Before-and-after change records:
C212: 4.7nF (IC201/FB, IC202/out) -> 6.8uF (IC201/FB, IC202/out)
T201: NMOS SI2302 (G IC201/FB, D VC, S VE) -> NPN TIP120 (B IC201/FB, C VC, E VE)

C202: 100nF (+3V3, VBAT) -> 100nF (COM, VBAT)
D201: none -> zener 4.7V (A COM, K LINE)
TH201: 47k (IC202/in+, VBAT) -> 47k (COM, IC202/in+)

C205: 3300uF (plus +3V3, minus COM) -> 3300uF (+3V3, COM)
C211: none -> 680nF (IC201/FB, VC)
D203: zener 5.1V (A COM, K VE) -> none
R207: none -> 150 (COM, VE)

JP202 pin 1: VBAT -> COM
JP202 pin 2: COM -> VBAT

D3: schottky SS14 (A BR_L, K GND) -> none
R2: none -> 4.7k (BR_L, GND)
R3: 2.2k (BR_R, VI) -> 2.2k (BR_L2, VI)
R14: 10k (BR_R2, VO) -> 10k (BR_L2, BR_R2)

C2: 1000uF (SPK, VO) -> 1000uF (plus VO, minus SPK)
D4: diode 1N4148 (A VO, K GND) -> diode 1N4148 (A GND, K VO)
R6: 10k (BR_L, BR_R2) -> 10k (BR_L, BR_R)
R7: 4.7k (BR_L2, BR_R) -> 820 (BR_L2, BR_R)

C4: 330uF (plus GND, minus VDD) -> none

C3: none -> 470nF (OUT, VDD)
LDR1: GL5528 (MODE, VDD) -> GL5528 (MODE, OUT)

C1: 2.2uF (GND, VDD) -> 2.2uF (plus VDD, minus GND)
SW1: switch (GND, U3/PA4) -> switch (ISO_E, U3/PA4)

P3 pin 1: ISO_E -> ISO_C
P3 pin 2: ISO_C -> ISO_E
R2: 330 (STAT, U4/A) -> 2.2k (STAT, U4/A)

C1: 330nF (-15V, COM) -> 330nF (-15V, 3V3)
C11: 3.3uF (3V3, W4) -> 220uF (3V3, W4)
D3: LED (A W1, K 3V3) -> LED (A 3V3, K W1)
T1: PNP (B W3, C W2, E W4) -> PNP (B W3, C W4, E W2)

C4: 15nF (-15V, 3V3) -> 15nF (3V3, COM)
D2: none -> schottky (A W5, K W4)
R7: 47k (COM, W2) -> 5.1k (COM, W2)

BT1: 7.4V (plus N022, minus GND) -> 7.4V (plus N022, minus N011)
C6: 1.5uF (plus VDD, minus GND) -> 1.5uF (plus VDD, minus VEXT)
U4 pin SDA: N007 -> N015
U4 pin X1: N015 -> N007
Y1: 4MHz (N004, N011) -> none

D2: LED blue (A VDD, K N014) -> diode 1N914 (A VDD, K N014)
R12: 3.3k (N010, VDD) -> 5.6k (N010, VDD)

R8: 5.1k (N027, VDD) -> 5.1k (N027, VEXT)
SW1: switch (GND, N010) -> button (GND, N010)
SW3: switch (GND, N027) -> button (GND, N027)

### Task details:
Your task is to restate all of the records above word for word.

### Solution for this exercise:
C212: 4.7nF (IC201/FB, IC202/out) -> 6.8uF (IC201/FB, IC202/out)
T201: NMOS SI2302 (G IC201/FB, D VC, S VE) -> NPN TIP120 (B IC201/FB, C VC, E VE)

C202: 100nF (+3V3, VBAT) -> 100nF (COM, VBAT)
D201: none -> zener 4.7V (A COM, K LINE)
TH201: 47k (IC202/in+, VBAT) -> 47k (COM, IC202/in+)

C205: 3300uF (plus +3V3, minus COM) -> 3300uF (+3V3, COM)
C211: none -> 680nF (IC201/FB, VC)
D203: zener 5.1V (A COM, K VE) -> none
R207: none -> 150 (COM, VE)

JP202 pin 1: VBAT -> COM
JP202 pin 2: COM -> VBAT

D3: schottky SS14 (A BR_L, K GND) -> none
R2: none -> 4.7k (BR_L, GND)
R3: 2.2k (BR_R, VI) -> 2.2k (BR_L2, VI)
R14: 10k (BR_R2, VO) -> 10k (BR_L2, BR_R2)

C2: 1000uF (SPK, VO) -> 1000uF (plus VO, minus SPK)
D4: diode 1N4148 (A VO, K GND) -> diode 1N4148 (A GND, K VO)
R6: 10k (BR_L, BR_R2) -> 10k (BR_L, BR_R)
R7: 4.7k (BR_L2, BR_R) -> 820 (BR_L2, BR_R)

C4: 330uF (plus GND, minus VDD) -> none

C3: none -> 470nF (OUT, VDD)
LDR1: GL5528 (MODE, VDD) -> GL5528 (MODE, OUT)

C1: 2.2uF (GND, VDD) -> 2.2uF (plus VDD, minus GND)
SW1: switch (GND, U3/PA4) -> switch (ISO_E, U3/PA4)

P3 pin 1: ISO_E -> ISO_C
P3 pin 2: ISO_C -> ISO_E
R2: 330 (STAT, U4/A) -> 2.2k (STAT, U4/A)

C1: 330nF (-15V, COM) -> 330nF (-15V, 3V3)
C11: 3.3uF (3V3, W4) -> 220uF (3V3, W4)
D3: LED (A W1, K 3V3) -> LED (A 3V3, K W1)
T1: PNP (B W3, C W2, E W4) -> PNP (B W3, C W4, E W2)

C4: 15nF (-15V, 3V3) -> 15nF (3V3, COM)
D2: none -> schottky (A W5, K W4)
R7: 47k (COM, W2) -> 5.1k (COM, W2)

BT1: 7.4V (plus N022, minus GND) -> 7.4V (plus N022, minus N011)
C6: 1.5uF (plus VDD, minus GND) -> 1.5uF (plus VDD, minus VEXT)
U4 pin SDA: N007 -> N015
U4 pin X1: N015 -> N007
Y1: 4MHz (N004, N011) -> none

D2: LED blue (A VDD, K N014) -> diode 1N914 (A VDD, K N014)
R12: 3.3k (N010, VDD) -> 5.6k (N010, VDD)

R8: 5.1k (N027, VDD) -> 5.1k (N027, VEXT)
SW1: switch (GND, N010) -> button (GND, N010)
SW3: switch (GND, N027) -> button (GND, N027)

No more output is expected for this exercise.